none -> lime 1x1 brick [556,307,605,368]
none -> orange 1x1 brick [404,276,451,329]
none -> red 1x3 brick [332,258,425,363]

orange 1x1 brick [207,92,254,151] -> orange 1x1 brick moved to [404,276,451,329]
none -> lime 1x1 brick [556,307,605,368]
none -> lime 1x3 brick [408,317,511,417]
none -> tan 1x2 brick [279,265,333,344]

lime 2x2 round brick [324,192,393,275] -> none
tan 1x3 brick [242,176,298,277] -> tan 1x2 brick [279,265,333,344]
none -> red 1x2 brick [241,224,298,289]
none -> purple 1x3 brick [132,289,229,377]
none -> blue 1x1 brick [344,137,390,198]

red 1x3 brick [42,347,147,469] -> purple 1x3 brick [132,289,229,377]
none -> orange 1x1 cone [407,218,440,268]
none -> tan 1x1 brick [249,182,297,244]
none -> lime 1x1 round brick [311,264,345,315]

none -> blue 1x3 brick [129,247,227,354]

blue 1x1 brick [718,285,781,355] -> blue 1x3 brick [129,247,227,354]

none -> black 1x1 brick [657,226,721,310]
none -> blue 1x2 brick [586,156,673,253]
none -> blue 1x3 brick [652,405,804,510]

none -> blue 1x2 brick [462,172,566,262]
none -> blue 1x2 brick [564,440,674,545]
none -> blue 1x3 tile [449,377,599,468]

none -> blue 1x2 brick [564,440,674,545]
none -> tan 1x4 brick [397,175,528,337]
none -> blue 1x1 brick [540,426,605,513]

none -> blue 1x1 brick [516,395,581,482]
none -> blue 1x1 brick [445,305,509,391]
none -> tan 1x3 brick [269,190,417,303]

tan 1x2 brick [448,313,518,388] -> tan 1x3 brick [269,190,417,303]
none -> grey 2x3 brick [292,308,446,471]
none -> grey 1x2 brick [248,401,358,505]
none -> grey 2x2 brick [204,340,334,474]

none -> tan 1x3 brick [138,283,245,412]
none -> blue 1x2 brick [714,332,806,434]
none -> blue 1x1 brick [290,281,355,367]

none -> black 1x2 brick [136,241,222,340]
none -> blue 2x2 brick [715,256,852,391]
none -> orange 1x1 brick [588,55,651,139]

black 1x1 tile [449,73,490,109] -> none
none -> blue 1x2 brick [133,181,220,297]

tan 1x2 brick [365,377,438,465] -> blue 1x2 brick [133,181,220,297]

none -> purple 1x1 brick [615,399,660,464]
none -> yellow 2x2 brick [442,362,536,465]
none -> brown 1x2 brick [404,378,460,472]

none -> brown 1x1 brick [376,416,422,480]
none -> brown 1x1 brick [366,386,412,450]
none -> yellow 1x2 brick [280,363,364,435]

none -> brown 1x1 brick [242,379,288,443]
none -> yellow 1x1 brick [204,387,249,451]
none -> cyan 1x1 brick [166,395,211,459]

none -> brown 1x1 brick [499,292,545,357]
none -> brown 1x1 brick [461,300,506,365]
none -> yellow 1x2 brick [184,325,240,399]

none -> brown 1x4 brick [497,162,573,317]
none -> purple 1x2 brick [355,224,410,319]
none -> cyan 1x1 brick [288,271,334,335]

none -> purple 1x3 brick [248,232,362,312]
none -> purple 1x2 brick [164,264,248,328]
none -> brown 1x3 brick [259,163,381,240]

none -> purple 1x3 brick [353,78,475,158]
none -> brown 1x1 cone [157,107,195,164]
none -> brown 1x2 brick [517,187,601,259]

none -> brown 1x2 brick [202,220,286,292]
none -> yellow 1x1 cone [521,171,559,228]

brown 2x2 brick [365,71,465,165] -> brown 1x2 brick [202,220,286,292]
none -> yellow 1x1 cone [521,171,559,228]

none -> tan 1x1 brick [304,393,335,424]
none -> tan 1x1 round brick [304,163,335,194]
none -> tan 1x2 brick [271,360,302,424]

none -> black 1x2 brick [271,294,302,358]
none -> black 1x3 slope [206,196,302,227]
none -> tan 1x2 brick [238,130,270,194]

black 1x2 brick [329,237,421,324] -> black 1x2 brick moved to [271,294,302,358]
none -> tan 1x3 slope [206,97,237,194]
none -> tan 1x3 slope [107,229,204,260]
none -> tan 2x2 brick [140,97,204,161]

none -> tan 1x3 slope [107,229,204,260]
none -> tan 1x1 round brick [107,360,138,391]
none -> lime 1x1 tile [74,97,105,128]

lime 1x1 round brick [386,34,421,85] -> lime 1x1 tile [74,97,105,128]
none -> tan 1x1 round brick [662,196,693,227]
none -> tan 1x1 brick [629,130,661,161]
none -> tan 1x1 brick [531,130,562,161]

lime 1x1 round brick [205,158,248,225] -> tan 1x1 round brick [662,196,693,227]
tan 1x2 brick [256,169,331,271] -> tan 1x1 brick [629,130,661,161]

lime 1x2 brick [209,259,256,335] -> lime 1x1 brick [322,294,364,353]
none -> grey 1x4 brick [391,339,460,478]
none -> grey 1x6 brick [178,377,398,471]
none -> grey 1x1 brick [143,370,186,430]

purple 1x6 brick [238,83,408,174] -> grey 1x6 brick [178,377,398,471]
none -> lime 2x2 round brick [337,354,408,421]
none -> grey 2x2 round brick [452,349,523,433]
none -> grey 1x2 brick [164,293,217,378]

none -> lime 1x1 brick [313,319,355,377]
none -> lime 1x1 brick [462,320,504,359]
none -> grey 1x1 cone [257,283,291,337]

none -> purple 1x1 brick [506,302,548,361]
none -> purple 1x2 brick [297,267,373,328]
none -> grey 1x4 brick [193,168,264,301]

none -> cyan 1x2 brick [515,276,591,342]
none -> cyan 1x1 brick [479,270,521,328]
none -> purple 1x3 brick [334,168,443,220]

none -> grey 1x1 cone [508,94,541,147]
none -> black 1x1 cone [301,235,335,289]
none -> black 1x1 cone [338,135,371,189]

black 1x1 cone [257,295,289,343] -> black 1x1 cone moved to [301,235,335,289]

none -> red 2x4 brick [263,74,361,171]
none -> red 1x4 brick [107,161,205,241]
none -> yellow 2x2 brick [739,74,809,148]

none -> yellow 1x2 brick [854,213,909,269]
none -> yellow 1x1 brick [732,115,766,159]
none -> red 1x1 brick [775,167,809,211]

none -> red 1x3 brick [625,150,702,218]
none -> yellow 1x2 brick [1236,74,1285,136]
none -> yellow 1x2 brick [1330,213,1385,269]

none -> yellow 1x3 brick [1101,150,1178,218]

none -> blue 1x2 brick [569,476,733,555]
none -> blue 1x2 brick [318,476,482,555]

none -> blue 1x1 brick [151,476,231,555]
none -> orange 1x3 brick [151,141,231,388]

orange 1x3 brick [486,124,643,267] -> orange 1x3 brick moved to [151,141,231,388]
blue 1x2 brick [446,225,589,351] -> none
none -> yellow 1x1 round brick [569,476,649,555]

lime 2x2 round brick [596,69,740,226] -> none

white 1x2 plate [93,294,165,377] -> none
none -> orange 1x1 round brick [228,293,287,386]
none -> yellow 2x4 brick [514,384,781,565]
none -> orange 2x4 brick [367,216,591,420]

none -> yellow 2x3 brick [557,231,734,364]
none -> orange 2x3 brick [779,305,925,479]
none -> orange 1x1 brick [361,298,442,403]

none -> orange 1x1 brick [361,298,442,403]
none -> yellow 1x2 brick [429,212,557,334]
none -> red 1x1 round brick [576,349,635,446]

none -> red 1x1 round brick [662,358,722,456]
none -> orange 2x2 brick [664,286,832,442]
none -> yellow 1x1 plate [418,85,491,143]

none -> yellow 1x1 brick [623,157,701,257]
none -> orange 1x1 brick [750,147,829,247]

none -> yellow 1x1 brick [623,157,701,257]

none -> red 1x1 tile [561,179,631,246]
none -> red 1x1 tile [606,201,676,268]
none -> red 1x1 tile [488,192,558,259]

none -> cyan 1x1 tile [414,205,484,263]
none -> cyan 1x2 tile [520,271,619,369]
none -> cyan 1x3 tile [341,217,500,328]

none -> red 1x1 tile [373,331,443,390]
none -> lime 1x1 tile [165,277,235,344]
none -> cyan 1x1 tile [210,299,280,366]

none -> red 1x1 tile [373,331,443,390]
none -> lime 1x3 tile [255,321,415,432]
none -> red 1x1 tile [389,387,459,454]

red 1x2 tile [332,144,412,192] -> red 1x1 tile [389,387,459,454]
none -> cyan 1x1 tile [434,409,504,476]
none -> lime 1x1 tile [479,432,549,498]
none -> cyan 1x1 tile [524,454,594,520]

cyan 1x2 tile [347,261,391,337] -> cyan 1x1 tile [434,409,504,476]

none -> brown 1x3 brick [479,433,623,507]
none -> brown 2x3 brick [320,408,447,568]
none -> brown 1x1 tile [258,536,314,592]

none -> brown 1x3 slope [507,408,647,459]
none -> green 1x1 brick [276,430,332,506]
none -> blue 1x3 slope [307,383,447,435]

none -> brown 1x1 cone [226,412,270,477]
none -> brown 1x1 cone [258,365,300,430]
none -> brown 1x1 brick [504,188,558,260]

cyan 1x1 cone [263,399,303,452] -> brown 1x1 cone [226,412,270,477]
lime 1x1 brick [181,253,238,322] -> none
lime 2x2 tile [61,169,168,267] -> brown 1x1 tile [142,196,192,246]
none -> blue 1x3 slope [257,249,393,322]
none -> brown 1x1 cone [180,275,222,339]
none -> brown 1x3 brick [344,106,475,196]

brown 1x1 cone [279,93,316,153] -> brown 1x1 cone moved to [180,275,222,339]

◇ ◇ ◇ ◇ ◇ ◇ ◇

Your assignment >>
Looking at the data above, return every line from the one with "none -> lime 1x3 brick [408,317,511,417]" down to the one with "tan 1x2 brick [448,313,518,388]", exactly and inclusively.

Solution for this problem >>
none -> lime 1x3 brick [408,317,511,417]
none -> tan 1x2 brick [279,265,333,344]

lime 2x2 round brick [324,192,393,275] -> none
tan 1x3 brick [242,176,298,277] -> tan 1x2 brick [279,265,333,344]
none -> red 1x2 brick [241,224,298,289]
none -> purple 1x3 brick [132,289,229,377]
none -> blue 1x1 brick [344,137,390,198]

red 1x3 brick [42,347,147,469] -> purple 1x3 brick [132,289,229,377]
none -> orange 1x1 cone [407,218,440,268]
none -> tan 1x1 brick [249,182,297,244]
none -> lime 1x1 round brick [311,264,345,315]

none -> blue 1x3 brick [129,247,227,354]

blue 1x1 brick [718,285,781,355] -> blue 1x3 brick [129,247,227,354]

none -> black 1x1 brick [657,226,721,310]
none -> blue 1x2 brick [586,156,673,253]
none -> blue 1x3 brick [652,405,804,510]

none -> blue 1x2 brick [462,172,566,262]
none -> blue 1x2 brick [564,440,674,545]
none -> blue 1x3 tile [449,377,599,468]

none -> blue 1x2 brick [564,440,674,545]
none -> tan 1x4 brick [397,175,528,337]
none -> blue 1x1 brick [540,426,605,513]

none -> blue 1x1 brick [516,395,581,482]
none -> blue 1x1 brick [445,305,509,391]
none -> tan 1x3 brick [269,190,417,303]

tan 1x2 brick [448,313,518,388] -> tan 1x3 brick [269,190,417,303]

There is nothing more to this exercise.